Saved data entries:
------

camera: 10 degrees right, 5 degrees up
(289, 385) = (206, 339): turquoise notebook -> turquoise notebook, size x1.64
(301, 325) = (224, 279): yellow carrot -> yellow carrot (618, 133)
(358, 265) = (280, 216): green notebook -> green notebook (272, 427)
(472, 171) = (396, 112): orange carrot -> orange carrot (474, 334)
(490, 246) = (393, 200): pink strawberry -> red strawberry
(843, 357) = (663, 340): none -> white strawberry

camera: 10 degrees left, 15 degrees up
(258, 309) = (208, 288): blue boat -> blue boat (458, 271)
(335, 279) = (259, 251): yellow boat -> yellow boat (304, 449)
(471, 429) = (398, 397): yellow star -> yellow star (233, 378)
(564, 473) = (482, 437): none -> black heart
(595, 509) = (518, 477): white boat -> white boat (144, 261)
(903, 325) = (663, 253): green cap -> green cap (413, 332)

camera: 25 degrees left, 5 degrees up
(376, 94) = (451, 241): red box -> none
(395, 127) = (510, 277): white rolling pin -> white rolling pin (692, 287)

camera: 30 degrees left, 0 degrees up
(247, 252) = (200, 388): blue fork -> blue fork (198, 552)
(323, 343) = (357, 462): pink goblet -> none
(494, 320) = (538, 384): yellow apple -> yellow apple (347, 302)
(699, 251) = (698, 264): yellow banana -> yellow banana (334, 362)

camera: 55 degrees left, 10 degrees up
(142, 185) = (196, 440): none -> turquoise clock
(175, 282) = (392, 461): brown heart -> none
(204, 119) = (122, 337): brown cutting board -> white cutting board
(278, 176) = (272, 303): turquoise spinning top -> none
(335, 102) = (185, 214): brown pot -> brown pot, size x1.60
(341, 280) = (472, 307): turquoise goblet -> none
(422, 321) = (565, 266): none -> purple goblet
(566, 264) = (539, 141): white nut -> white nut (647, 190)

------

[REQUIREMENT] If a line in the records above has the word "left", copy it.

[RESULT OF THIS TASK]
camera: 10 degrees left, 15 degrees up
camera: 25 degrees left, 5 degrees up
camera: 30 degrees left, 0 degrees up
camera: 55 degrees left, 10 degrees up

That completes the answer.